Work request |
Your output is the line containing "(768, 284) = (451, 333): brown" plus all lines after it to the end of the records, reproduced exactly, with nothing else.

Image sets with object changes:
==================================================

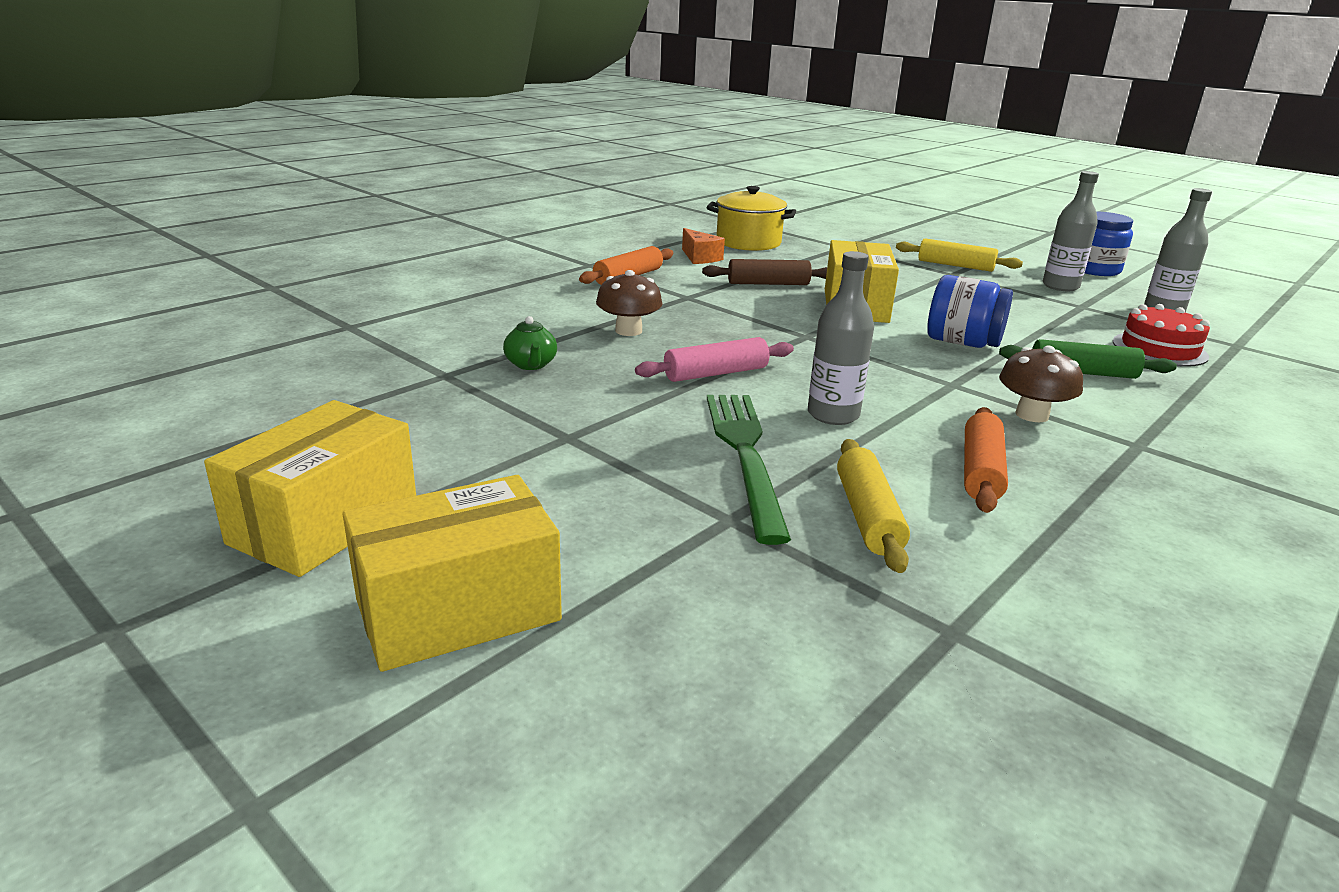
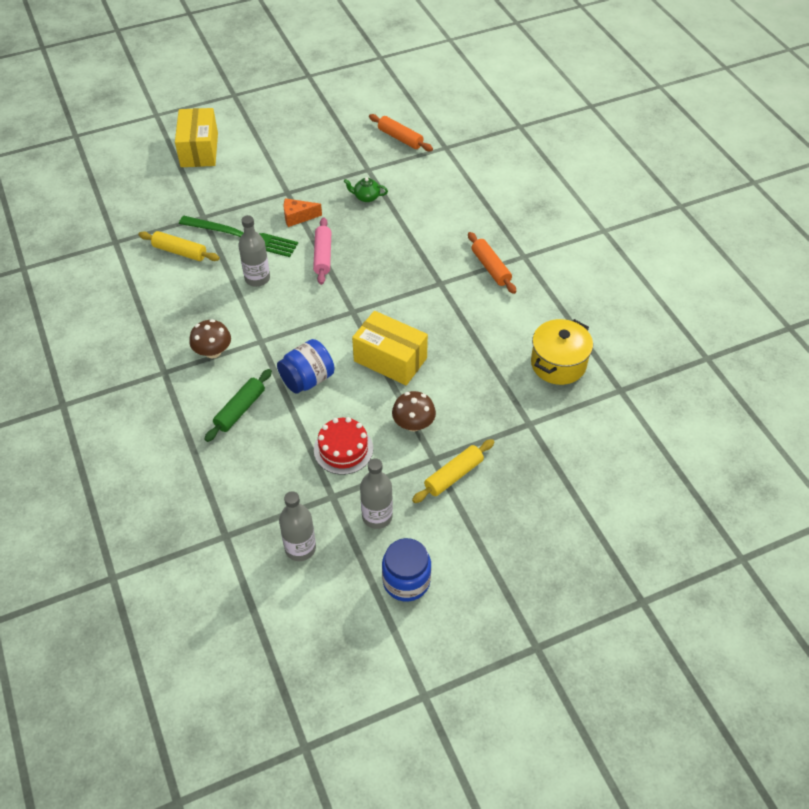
camera: 115 degrees right, 25 degrees up
(324, 522) = (263, 130): yellow box -> none
(628, 331) = (394, 241): brown mushroom -> brown mushroom (413, 424)
(700, 257) = (524, 319): orange cheese -> orange cheese (298, 217)
(768, 284) = (451, 333): brown rolling pin -> none
(980, 471) = (183, 301): orange rolling pin -> orange rolling pin (400, 138)
(1159, 349) = (245, 480): red cake -> red cake (343, 449)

==================================================

Written reply |
(768, 284) = (451, 333): brown rolling pin -> none
(980, 471) = (183, 301): orange rolling pin -> orange rolling pin (400, 138)
(1159, 349) = (245, 480): red cake -> red cake (343, 449)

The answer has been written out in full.